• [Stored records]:
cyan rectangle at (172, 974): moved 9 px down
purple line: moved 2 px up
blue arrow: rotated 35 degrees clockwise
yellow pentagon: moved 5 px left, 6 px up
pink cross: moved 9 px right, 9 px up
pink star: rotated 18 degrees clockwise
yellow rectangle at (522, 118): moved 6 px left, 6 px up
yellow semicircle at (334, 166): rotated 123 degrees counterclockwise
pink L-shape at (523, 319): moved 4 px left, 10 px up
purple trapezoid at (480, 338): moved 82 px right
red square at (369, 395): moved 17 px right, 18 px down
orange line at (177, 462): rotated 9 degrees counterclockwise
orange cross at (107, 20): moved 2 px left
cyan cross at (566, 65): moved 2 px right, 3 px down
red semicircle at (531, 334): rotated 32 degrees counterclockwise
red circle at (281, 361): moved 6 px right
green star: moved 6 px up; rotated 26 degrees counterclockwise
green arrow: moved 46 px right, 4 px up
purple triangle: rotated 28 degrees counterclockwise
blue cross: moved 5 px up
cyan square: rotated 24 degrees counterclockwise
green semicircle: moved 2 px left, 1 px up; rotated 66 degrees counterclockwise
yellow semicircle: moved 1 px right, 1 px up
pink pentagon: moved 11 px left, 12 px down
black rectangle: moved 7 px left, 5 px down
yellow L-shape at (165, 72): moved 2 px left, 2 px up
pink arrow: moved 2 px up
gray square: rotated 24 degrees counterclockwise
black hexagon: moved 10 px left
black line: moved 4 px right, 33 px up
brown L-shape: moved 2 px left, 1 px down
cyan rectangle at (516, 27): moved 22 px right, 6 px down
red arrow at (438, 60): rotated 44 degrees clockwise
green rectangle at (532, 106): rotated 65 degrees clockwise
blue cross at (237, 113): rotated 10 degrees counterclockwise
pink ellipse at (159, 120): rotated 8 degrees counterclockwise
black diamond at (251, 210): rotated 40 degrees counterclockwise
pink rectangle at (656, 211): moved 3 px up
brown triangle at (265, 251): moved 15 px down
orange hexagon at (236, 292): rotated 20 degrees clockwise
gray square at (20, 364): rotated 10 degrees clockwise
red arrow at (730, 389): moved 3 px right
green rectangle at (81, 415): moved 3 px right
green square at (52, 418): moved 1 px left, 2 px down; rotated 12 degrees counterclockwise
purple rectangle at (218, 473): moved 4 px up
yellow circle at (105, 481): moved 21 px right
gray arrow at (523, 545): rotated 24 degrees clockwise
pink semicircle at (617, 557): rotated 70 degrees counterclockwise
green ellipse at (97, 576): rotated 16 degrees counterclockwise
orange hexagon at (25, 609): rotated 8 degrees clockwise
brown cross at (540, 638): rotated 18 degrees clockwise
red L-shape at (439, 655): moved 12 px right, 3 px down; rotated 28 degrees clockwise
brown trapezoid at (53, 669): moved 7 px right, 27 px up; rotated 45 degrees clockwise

• [Brief]:
Rewrite every line of the data above, substituting "anticlockwise" for each "counterclockwise" and leaving everything else unchanged.

• [Expected answer]:
cyan rectangle at (172, 974): moved 9 px down
purple line: moved 2 px up
blue arrow: rotated 35 degrees clockwise
yellow pentagon: moved 5 px left, 6 px up
pink cross: moved 9 px right, 9 px up
pink star: rotated 18 degrees clockwise
yellow rectangle at (522, 118): moved 6 px left, 6 px up
yellow semicircle at (334, 166): rotated 123 degrees anticlockwise
pink L-shape at (523, 319): moved 4 px left, 10 px up
purple trapezoid at (480, 338): moved 82 px right
red square at (369, 395): moved 17 px right, 18 px down
orange line at (177, 462): rotated 9 degrees anticlockwise
orange cross at (107, 20): moved 2 px left
cyan cross at (566, 65): moved 2 px right, 3 px down
red semicircle at (531, 334): rotated 32 degrees anticlockwise
red circle at (281, 361): moved 6 px right
green star: moved 6 px up; rotated 26 degrees anticlockwise
green arrow: moved 46 px right, 4 px up
purple triangle: rotated 28 degrees anticlockwise
blue cross: moved 5 px up
cyan square: rotated 24 degrees anticlockwise
green semicircle: moved 2 px left, 1 px up; rotated 66 degrees anticlockwise
yellow semicircle: moved 1 px right, 1 px up
pink pentagon: moved 11 px left, 12 px down
black rectangle: moved 7 px left, 5 px down
yellow L-shape at (165, 72): moved 2 px left, 2 px up
pink arrow: moved 2 px up
gray square: rotated 24 degrees anticlockwise
black hexagon: moved 10 px left
black line: moved 4 px right, 33 px up
brown L-shape: moved 2 px left, 1 px down
cyan rectangle at (516, 27): moved 22 px right, 6 px down
red arrow at (438, 60): rotated 44 degrees clockwise
green rectangle at (532, 106): rotated 65 degrees clockwise
blue cross at (237, 113): rotated 10 degrees anticlockwise
pink ellipse at (159, 120): rotated 8 degrees anticlockwise
black diamond at (251, 210): rotated 40 degrees anticlockwise
pink rectangle at (656, 211): moved 3 px up
brown triangle at (265, 251): moved 15 px down
orange hexagon at (236, 292): rotated 20 degrees clockwise
gray square at (20, 364): rotated 10 degrees clockwise
red arrow at (730, 389): moved 3 px right
green rectangle at (81, 415): moved 3 px right
green square at (52, 418): moved 1 px left, 2 px down; rotated 12 degrees anticlockwise
purple rectangle at (218, 473): moved 4 px up
yellow circle at (105, 481): moved 21 px right
gray arrow at (523, 545): rotated 24 degrees clockwise
pink semicircle at (617, 557): rotated 70 degrees anticlockwise
green ellipse at (97, 576): rotated 16 degrees anticlockwise
orange hexagon at (25, 609): rotated 8 degrees clockwise
brown cross at (540, 638): rotated 18 degrees clockwise
red L-shape at (439, 655): moved 12 px right, 3 px down; rotated 28 degrees clockwise
brown trapezoid at (53, 669): moved 7 px right, 27 px up; rotated 45 degrees clockwise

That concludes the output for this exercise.